» Work task:
Look through the data and write out every line with the word "rose" in it.

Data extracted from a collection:

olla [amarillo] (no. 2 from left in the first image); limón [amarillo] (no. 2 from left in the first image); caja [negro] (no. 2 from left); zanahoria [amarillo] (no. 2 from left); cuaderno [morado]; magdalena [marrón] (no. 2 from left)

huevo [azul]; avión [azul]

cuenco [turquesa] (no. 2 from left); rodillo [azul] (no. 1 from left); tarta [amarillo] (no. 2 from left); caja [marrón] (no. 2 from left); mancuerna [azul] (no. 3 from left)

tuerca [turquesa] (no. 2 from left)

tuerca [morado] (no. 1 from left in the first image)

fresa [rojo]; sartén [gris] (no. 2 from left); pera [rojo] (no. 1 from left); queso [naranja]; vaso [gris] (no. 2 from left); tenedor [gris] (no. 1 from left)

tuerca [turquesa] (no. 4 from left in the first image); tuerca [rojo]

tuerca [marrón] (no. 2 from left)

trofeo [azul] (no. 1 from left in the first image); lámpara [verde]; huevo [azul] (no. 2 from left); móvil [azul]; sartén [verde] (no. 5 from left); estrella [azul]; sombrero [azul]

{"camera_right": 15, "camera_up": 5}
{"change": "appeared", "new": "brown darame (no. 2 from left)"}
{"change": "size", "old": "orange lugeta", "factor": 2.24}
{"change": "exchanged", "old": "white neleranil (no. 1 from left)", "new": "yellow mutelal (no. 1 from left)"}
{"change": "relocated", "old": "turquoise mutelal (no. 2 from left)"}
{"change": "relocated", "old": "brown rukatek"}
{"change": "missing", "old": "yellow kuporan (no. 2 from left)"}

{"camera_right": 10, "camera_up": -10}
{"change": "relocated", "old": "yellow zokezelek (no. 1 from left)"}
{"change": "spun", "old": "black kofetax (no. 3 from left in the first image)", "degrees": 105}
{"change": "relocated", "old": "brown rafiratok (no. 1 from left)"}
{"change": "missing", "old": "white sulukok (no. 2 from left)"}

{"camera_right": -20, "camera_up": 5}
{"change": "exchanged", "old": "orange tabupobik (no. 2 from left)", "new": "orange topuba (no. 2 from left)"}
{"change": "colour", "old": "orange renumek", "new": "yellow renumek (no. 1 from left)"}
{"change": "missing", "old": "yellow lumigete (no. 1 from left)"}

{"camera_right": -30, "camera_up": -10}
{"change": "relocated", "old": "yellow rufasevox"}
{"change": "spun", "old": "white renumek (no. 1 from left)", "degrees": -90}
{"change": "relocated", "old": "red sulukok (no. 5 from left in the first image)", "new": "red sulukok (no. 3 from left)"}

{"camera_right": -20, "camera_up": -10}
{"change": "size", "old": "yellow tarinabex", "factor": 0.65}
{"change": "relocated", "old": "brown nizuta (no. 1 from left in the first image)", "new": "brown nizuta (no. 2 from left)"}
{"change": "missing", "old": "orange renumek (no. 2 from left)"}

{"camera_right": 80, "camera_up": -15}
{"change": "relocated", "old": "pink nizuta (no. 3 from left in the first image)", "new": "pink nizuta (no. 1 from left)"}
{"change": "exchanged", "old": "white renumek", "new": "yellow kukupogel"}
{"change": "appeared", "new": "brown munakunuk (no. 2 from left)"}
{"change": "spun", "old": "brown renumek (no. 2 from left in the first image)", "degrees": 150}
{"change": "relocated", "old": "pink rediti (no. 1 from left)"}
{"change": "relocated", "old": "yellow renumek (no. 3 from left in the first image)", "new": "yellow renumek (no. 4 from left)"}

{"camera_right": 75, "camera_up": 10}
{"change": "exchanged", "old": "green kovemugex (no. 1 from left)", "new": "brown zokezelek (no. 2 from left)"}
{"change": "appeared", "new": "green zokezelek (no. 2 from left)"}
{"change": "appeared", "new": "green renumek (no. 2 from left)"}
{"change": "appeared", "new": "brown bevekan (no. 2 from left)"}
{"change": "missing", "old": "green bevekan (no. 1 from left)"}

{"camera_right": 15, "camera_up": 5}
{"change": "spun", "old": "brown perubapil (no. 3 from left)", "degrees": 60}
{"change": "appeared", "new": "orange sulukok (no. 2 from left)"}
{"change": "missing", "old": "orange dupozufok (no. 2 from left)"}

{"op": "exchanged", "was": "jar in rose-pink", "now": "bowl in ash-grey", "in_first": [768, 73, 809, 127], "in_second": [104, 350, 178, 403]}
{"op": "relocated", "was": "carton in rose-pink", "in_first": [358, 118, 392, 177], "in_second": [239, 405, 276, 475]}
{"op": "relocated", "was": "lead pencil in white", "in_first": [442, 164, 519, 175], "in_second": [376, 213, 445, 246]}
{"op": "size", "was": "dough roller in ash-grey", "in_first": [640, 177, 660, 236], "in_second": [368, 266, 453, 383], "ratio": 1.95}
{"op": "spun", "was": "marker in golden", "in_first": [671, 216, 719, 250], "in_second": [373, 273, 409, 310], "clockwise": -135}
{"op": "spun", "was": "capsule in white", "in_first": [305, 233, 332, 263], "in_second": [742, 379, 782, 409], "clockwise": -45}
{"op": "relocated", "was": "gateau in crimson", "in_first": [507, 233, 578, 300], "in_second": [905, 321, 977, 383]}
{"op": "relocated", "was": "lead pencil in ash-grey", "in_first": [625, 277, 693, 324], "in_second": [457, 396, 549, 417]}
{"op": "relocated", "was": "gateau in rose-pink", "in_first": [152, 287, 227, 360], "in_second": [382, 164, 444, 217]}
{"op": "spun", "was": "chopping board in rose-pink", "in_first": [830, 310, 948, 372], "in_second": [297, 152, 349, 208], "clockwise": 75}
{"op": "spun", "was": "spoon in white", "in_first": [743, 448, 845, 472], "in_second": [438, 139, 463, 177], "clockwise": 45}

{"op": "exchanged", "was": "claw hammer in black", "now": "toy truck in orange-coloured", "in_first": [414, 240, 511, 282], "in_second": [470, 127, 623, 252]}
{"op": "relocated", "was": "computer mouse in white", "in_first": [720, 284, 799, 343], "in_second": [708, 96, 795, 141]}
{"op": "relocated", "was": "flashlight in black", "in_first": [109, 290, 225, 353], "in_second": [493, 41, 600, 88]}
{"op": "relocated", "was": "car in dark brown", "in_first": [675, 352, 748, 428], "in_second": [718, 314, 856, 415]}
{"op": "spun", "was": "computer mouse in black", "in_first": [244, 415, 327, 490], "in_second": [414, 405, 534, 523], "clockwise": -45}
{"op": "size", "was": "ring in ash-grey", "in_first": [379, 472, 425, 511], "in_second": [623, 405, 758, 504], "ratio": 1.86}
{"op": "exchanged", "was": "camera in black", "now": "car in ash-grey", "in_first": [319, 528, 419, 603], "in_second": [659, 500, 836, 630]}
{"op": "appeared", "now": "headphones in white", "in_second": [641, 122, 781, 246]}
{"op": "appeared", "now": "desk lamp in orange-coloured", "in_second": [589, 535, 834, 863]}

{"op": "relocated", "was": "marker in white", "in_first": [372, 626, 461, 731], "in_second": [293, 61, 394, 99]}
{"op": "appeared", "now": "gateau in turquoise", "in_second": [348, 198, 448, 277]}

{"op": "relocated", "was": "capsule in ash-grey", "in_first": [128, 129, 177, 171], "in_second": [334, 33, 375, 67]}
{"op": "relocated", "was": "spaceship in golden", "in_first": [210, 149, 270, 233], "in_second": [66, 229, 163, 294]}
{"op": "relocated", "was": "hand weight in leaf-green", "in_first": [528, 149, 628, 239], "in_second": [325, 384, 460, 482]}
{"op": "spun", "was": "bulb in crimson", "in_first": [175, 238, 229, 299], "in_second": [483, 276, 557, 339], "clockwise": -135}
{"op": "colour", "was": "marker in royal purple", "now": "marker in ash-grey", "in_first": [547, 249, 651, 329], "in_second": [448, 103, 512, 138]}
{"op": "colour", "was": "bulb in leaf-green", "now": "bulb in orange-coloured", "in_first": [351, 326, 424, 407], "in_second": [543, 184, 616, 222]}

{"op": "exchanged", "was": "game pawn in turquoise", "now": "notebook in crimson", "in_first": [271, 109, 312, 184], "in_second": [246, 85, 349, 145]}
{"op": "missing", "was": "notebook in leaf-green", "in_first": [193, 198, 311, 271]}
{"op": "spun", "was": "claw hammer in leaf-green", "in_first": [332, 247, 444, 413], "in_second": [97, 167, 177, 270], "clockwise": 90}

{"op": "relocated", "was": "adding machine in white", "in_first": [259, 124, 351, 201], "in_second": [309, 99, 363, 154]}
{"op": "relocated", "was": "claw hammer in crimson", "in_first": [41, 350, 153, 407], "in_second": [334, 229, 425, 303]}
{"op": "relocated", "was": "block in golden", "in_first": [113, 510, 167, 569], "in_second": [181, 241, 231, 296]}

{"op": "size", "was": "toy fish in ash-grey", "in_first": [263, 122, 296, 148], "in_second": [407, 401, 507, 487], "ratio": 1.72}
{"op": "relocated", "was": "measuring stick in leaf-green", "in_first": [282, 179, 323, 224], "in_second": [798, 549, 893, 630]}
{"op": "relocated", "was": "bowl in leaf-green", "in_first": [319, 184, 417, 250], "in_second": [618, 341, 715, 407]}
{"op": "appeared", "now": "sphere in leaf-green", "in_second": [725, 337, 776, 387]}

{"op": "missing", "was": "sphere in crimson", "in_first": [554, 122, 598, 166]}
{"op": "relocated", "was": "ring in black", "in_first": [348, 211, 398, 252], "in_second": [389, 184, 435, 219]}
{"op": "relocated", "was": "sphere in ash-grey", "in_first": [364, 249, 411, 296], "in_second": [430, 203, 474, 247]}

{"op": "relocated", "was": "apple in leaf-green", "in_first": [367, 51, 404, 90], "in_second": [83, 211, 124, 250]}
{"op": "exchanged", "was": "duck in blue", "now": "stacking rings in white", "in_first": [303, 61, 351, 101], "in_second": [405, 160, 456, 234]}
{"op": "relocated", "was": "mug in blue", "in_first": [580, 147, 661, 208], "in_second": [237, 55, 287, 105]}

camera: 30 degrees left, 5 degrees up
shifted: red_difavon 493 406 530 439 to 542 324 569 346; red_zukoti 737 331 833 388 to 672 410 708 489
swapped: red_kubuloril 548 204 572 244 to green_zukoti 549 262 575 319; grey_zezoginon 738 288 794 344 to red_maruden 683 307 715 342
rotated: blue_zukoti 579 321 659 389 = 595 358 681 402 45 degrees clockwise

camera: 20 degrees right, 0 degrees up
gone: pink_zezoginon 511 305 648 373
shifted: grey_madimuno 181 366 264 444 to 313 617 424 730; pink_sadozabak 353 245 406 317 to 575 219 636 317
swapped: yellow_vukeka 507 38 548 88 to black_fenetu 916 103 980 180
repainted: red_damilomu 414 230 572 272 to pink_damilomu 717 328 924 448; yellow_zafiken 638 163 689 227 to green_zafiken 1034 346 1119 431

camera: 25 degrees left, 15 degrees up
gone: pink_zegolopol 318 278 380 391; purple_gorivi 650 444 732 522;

» Answer area:
{"op": "exchanged", "was": "jar in rose-pink", "now": "bowl in ash-grey", "in_first": [768, 73, 809, 127], "in_second": [104, 350, 178, 403]}
{"op": "relocated", "was": "carton in rose-pink", "in_first": [358, 118, 392, 177], "in_second": [239, 405, 276, 475]}
{"op": "relocated", "was": "gateau in rose-pink", "in_first": [152, 287, 227, 360], "in_second": [382, 164, 444, 217]}
{"op": "spun", "was": "chopping board in rose-pink", "in_first": [830, 310, 948, 372], "in_second": [297, 152, 349, 208], "clockwise": 75}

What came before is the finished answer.